YOUR TASK | Every line in the data below has to be repeated exactly; no picture belongs in the result.

Top of RECORDED INFORMATION

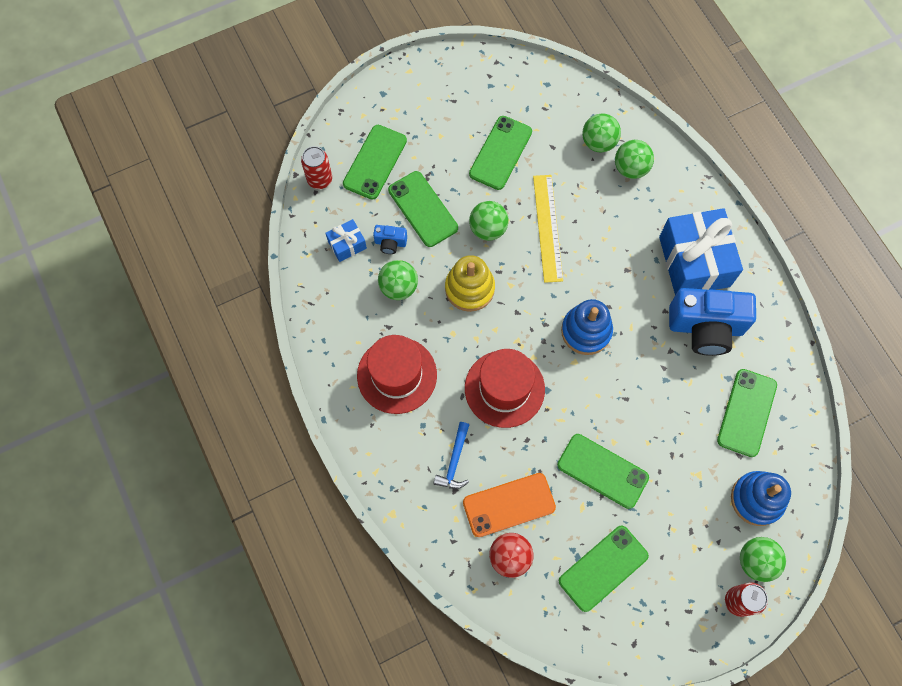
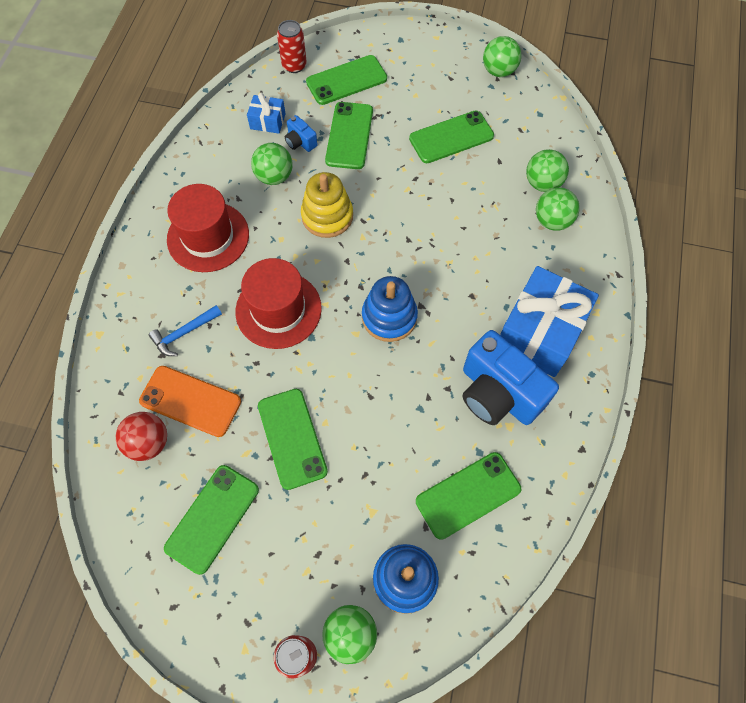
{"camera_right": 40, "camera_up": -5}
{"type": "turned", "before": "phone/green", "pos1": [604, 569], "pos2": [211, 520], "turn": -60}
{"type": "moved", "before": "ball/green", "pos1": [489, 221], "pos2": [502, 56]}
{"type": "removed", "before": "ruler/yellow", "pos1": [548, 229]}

Bottom of RECORDED INFORMATION

YOUR RESPONSE |
{"camera_right": 40, "camera_up": -5}
{"type": "turned", "before": "phone/green", "pos1": [604, 569], "pos2": [211, 520], "turn": -60}
{"type": "moved", "before": "ball/green", "pos1": [489, 221], "pos2": [502, 56]}
{"type": "removed", "before": "ruler/yellow", "pos1": [548, 229]}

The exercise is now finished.